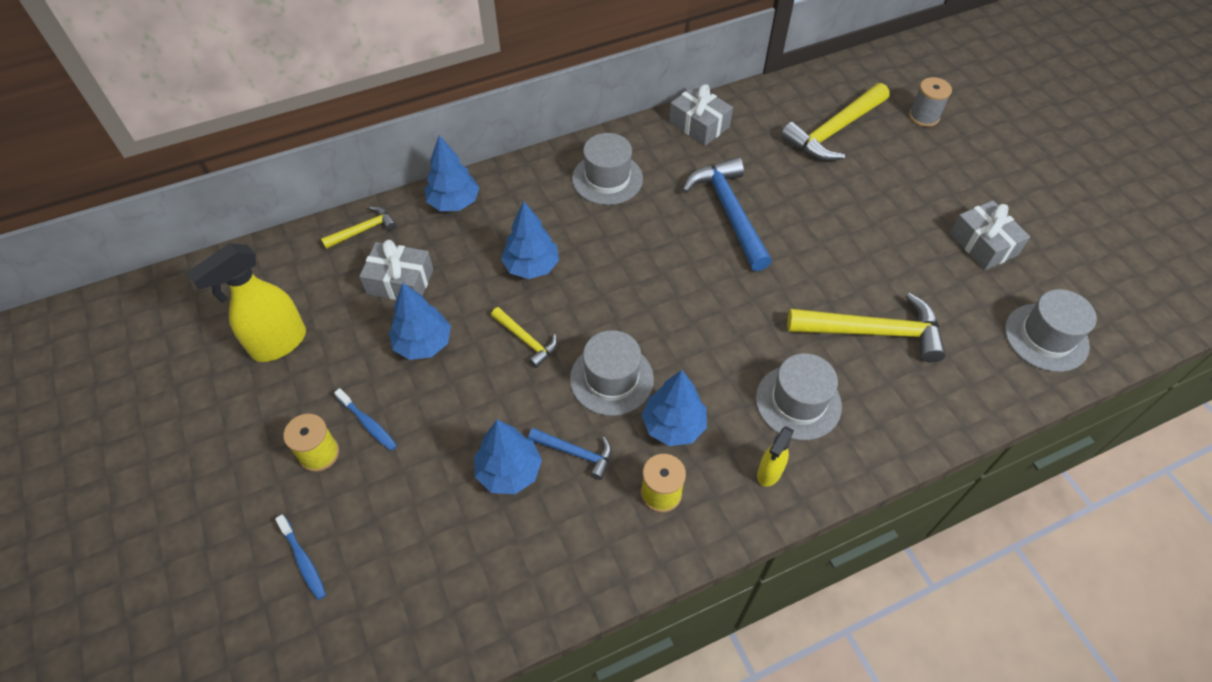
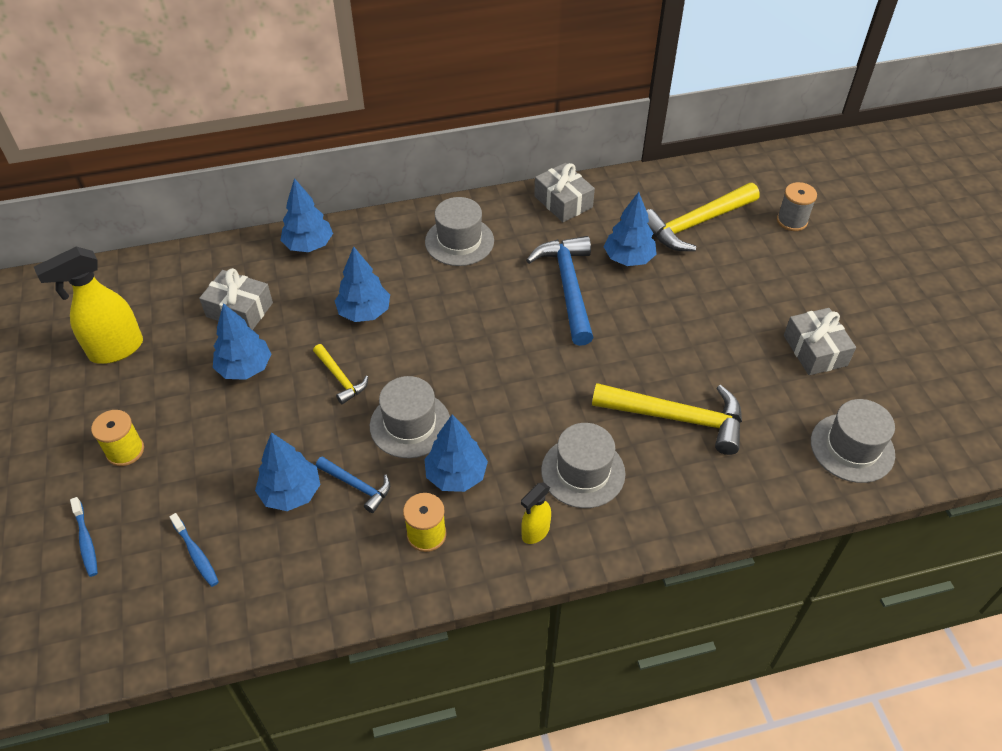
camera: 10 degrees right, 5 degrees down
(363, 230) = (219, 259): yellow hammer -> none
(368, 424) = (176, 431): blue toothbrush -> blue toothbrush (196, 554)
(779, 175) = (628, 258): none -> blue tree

...

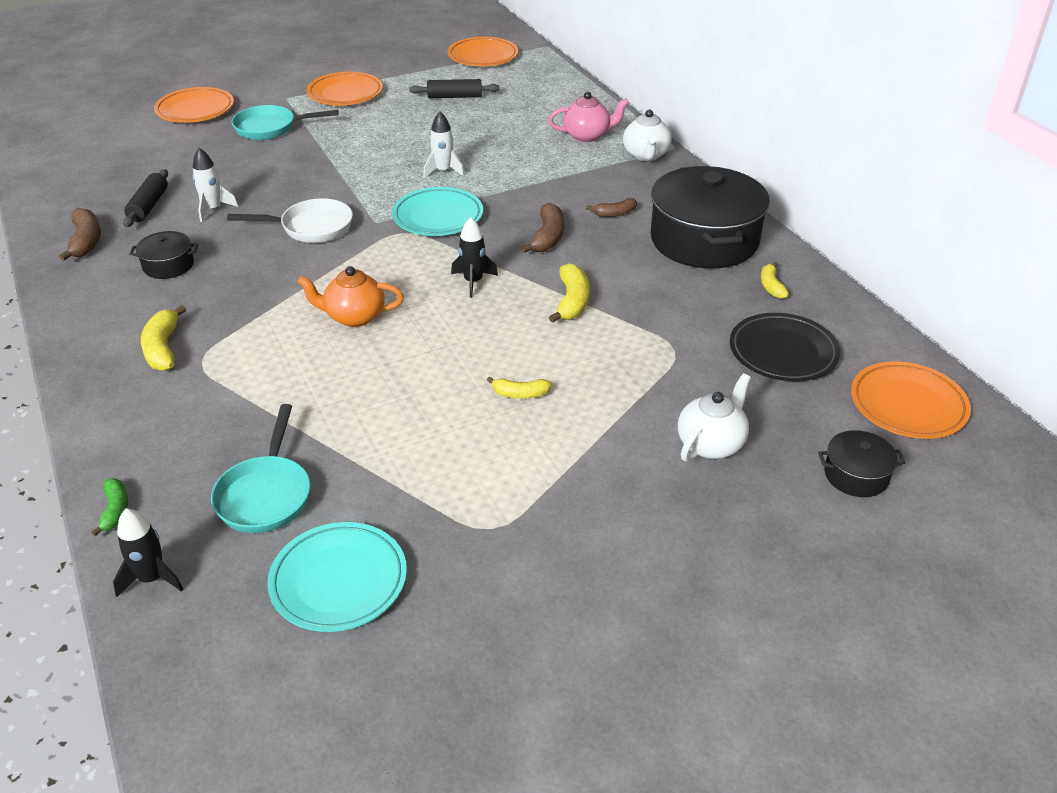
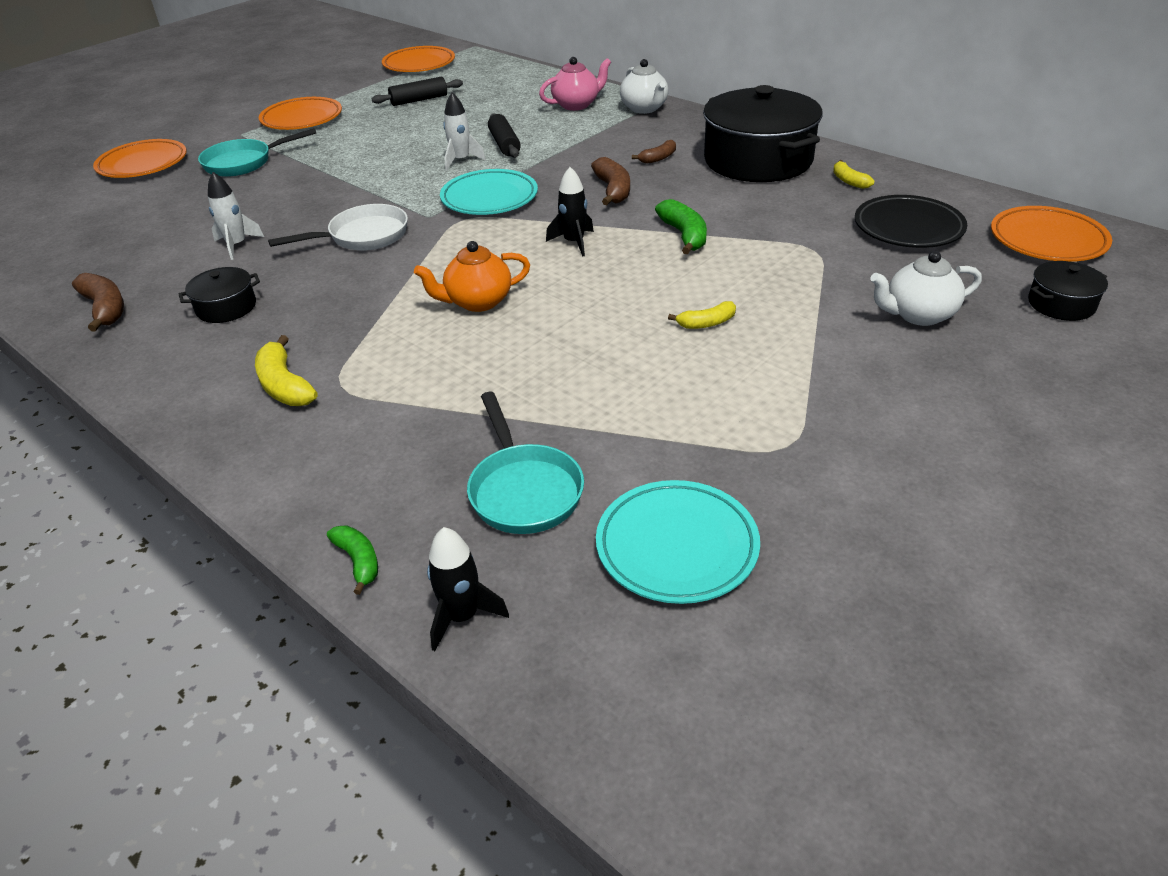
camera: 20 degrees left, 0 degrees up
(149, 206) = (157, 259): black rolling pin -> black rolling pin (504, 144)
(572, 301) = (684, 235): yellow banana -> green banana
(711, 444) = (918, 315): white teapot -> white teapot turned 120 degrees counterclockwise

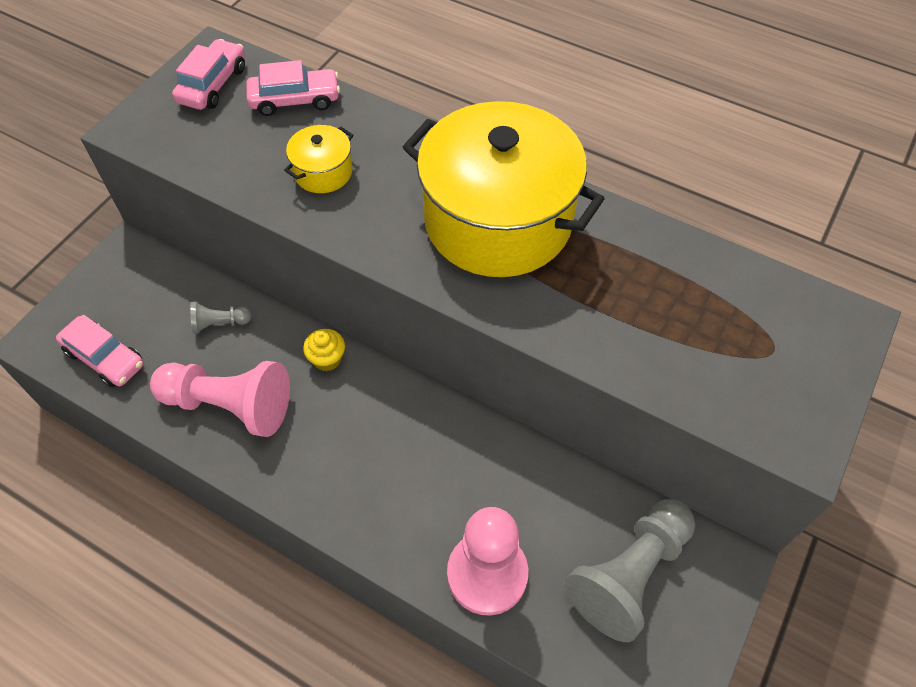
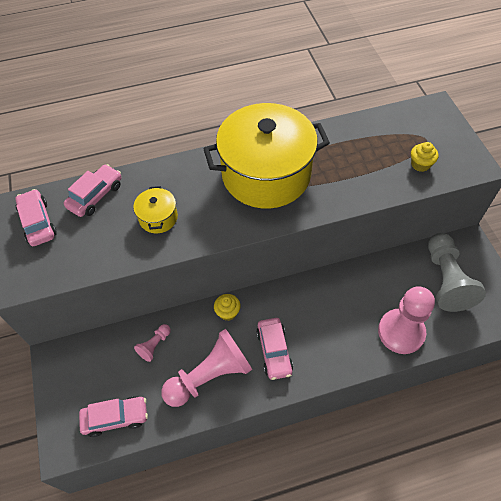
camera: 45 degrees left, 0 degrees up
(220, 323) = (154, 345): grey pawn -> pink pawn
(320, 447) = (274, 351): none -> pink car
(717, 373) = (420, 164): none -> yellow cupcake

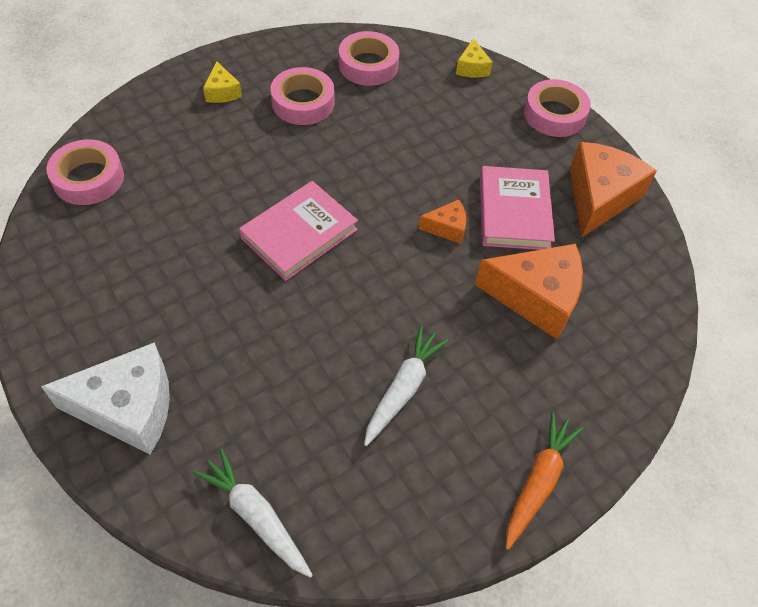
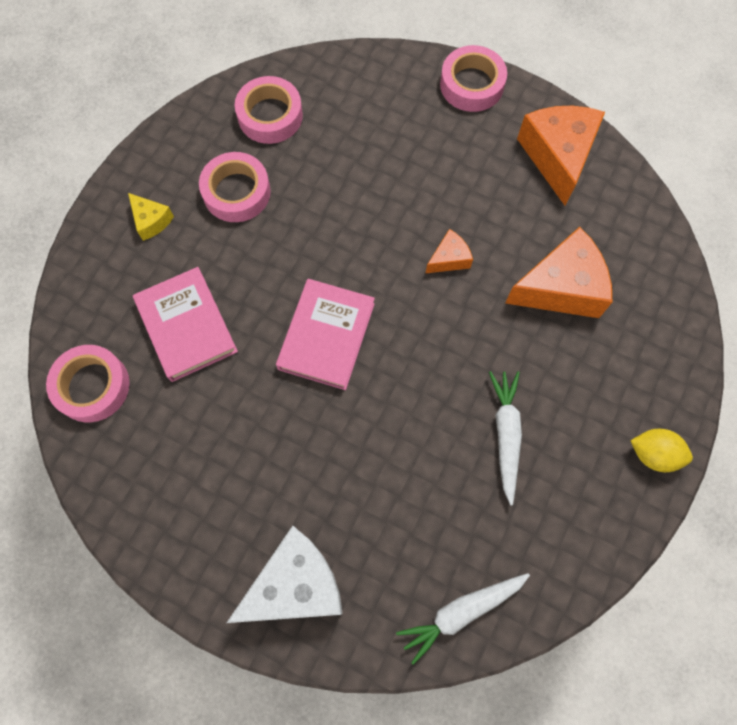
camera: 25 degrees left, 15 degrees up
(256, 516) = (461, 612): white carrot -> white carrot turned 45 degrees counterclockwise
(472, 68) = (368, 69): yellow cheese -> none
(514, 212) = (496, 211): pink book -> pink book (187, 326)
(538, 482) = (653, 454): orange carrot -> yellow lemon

TASK DIRECTIONS >> Check each line of the entries for the string "left". Copy the lines that have it.

TASK SOLUTION >>
camera: 20 degrees left, 0 degrees up
camera: 45 degrees left, 0 degrees up
camera: 25 degrees left, 15 degrees up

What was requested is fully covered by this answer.